**EXERCISE REQUIREMENTS:** In the records, begin at the line that has "The point (209, 604)" and stop after the line that has "coordinates (207, 387).". Reproduce only those lines, changing every "desktop" to "tabletop" and leaving everything else unchanged.

**ENTRIES SUPPLIED:**
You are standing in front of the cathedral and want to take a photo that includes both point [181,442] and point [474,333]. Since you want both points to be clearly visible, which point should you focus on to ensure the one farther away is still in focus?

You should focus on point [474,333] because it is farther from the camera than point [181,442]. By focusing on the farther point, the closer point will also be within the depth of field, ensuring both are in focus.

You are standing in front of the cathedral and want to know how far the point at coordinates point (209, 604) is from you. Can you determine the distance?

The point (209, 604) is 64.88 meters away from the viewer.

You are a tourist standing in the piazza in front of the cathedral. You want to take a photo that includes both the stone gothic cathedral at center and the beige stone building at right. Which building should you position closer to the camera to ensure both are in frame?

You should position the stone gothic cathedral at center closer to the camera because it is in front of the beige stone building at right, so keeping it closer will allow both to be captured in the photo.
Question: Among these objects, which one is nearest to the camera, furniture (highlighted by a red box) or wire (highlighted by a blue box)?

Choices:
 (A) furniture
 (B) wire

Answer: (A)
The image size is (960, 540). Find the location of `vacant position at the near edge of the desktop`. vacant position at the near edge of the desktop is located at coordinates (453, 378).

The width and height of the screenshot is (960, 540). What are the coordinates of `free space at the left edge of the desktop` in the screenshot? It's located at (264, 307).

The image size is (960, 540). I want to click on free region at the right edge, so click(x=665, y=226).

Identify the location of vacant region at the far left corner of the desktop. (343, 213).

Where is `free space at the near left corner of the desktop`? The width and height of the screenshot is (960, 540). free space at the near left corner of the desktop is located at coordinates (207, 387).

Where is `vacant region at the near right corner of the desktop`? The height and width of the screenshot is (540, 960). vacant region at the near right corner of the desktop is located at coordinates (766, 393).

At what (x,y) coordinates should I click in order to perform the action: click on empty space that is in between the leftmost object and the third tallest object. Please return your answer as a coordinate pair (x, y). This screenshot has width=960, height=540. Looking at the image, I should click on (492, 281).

**RESPONSE TO THE EXERCISE:**
The point (209, 604) is 64.88 meters away from the viewer.

You are a tourist standing in the piazza in front of the cathedral. You want to take a photo that includes both the stone gothic cathedral at center and the beige stone building at right. Which building should you position closer to the camera to ensure both are in frame?

You should position the stone gothic cathedral at center closer to the camera because it is in front of the beige stone building at right, so keeping it closer will allow both to be captured in the photo.
Question: Among these objects, which one is nearest to the camera, furniture (highlighted by a red box) or wire (highlighted by a blue box)?

Choices:
 (A) furniture
 (B) wire

Answer: (A)
The image size is (960, 540). Find the location of `vacant position at the near edge of the tabletop`. vacant position at the near edge of the tabletop is located at coordinates (453, 378).

The width and height of the screenshot is (960, 540). What are the coordinates of `free space at the left edge of the tabletop` in the screenshot? It's located at (264, 307).

The image size is (960, 540). I want to click on free region at the right edge, so click(x=665, y=226).

Identify the location of vacant region at the far left corner of the tabletop. (343, 213).

Where is `free space at the near left corner of the tabletop`? The width and height of the screenshot is (960, 540). free space at the near left corner of the tabletop is located at coordinates (207, 387).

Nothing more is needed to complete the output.